** TASK BRIEF **
Give the lines again, unchanged, starting with the line containing "yellow 1x3 slope [389,44,416,128] -> none" and ending with the last line of the data below.

────────────────────────────────────────

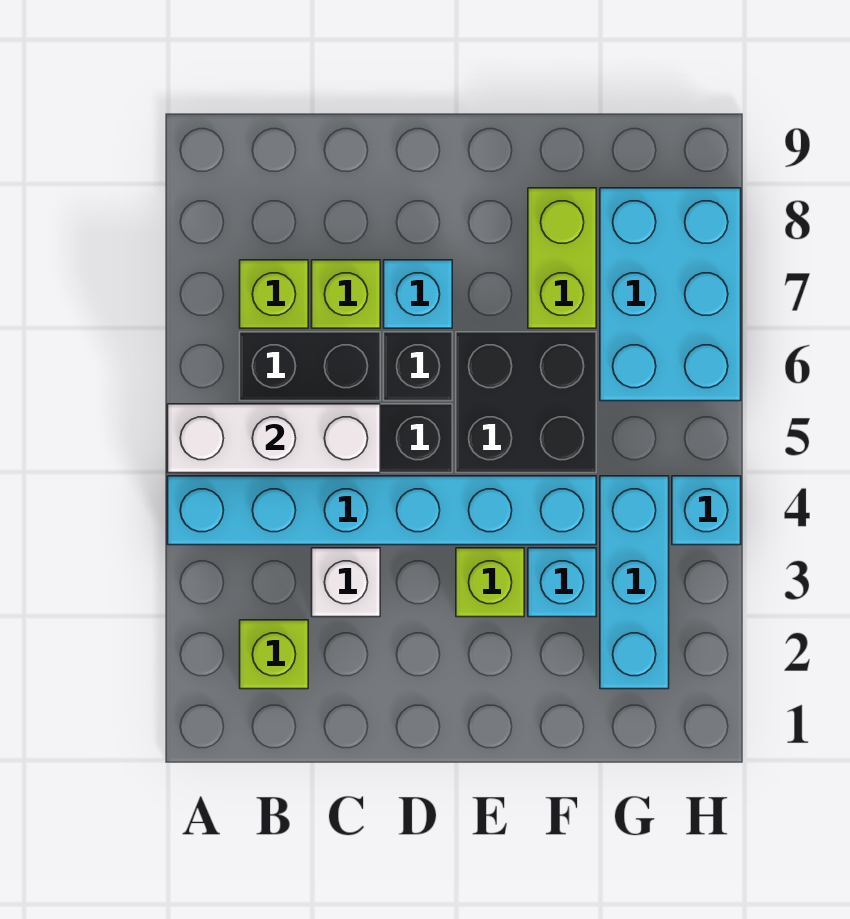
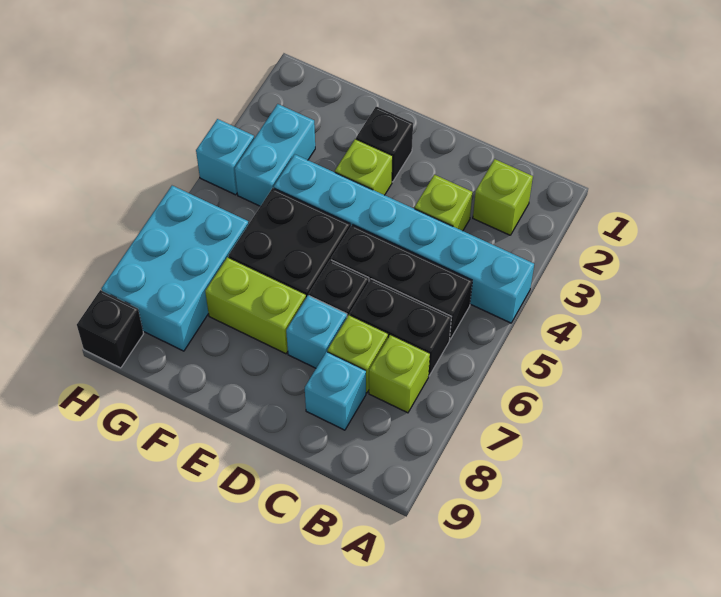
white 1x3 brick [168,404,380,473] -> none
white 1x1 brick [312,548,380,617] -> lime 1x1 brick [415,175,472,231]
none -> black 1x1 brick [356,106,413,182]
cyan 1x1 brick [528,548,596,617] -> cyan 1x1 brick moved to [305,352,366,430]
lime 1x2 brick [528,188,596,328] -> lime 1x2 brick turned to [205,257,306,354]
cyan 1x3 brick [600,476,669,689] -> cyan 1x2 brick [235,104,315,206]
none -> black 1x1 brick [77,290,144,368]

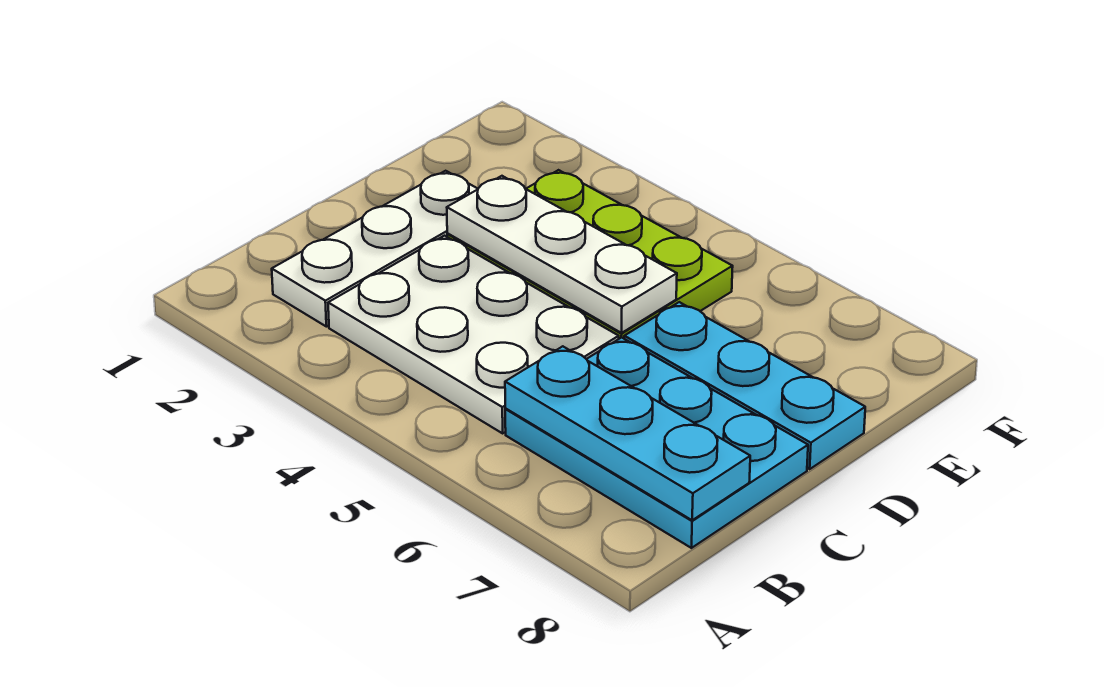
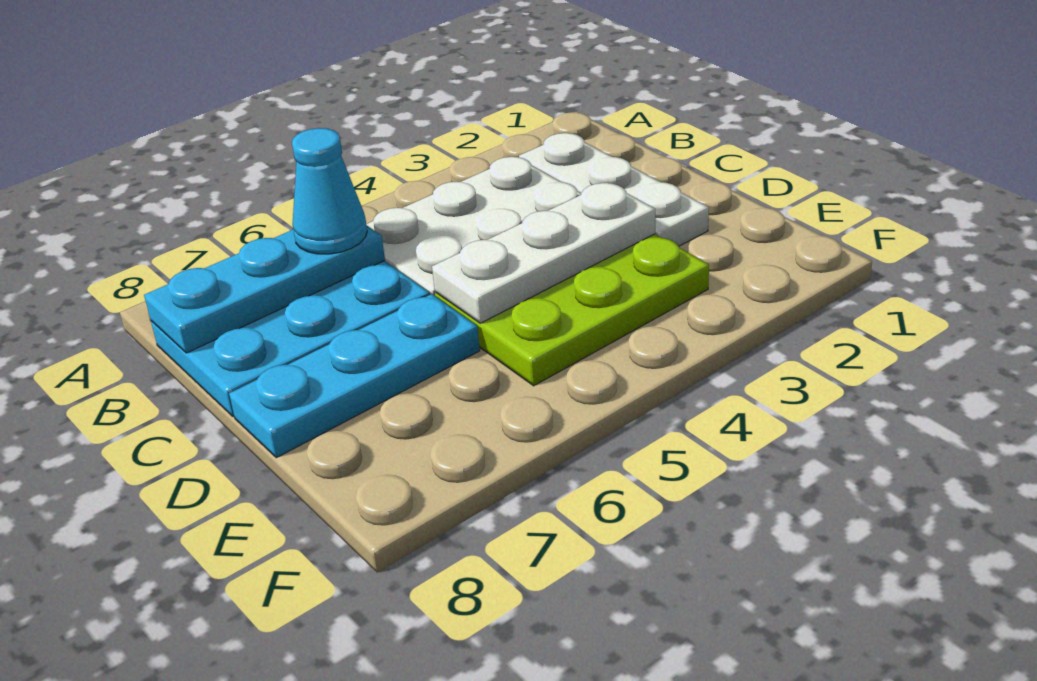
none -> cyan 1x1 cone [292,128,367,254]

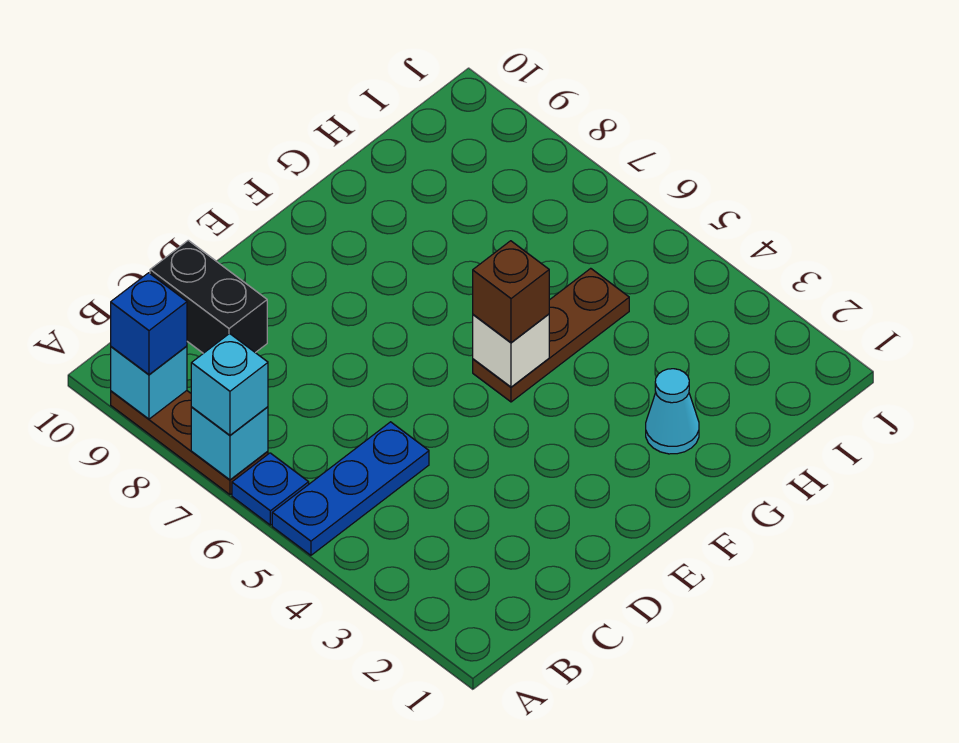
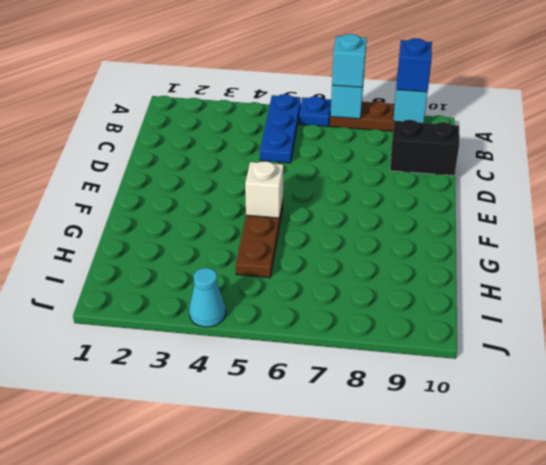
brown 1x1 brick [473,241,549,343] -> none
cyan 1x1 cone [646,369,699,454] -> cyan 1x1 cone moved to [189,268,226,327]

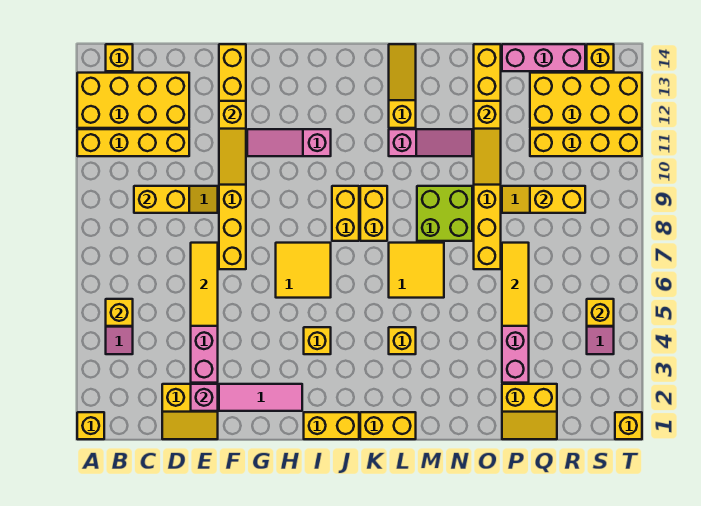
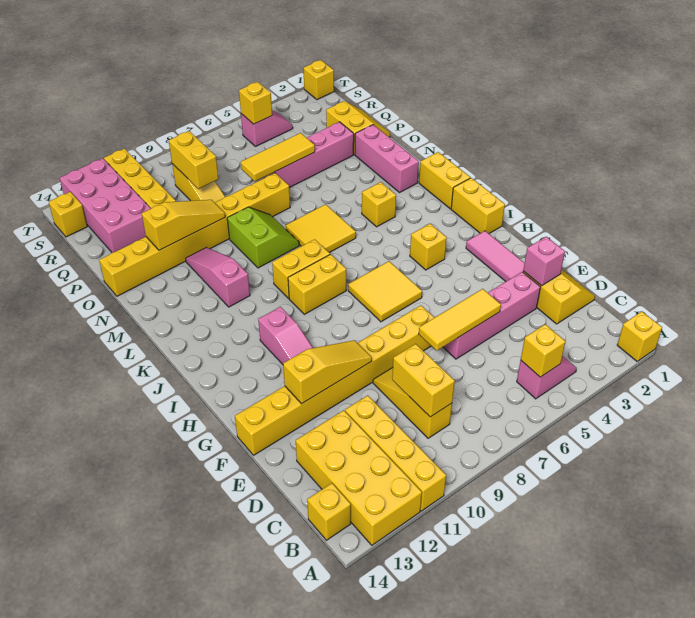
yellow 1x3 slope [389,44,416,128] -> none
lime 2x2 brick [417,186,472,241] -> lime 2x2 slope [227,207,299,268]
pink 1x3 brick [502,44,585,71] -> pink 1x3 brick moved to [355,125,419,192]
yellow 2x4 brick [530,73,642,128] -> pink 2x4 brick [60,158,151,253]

────────────────────────────────────────

** SOLUTION TO THIS PROBLEM **
yellow 1x3 slope [389,44,416,128] -> none
lime 2x2 brick [417,186,472,241] -> lime 2x2 slope [227,207,299,268]
pink 1x3 brick [502,44,585,71] -> pink 1x3 brick moved to [355,125,419,192]
yellow 2x4 brick [530,73,642,128] -> pink 2x4 brick [60,158,151,253]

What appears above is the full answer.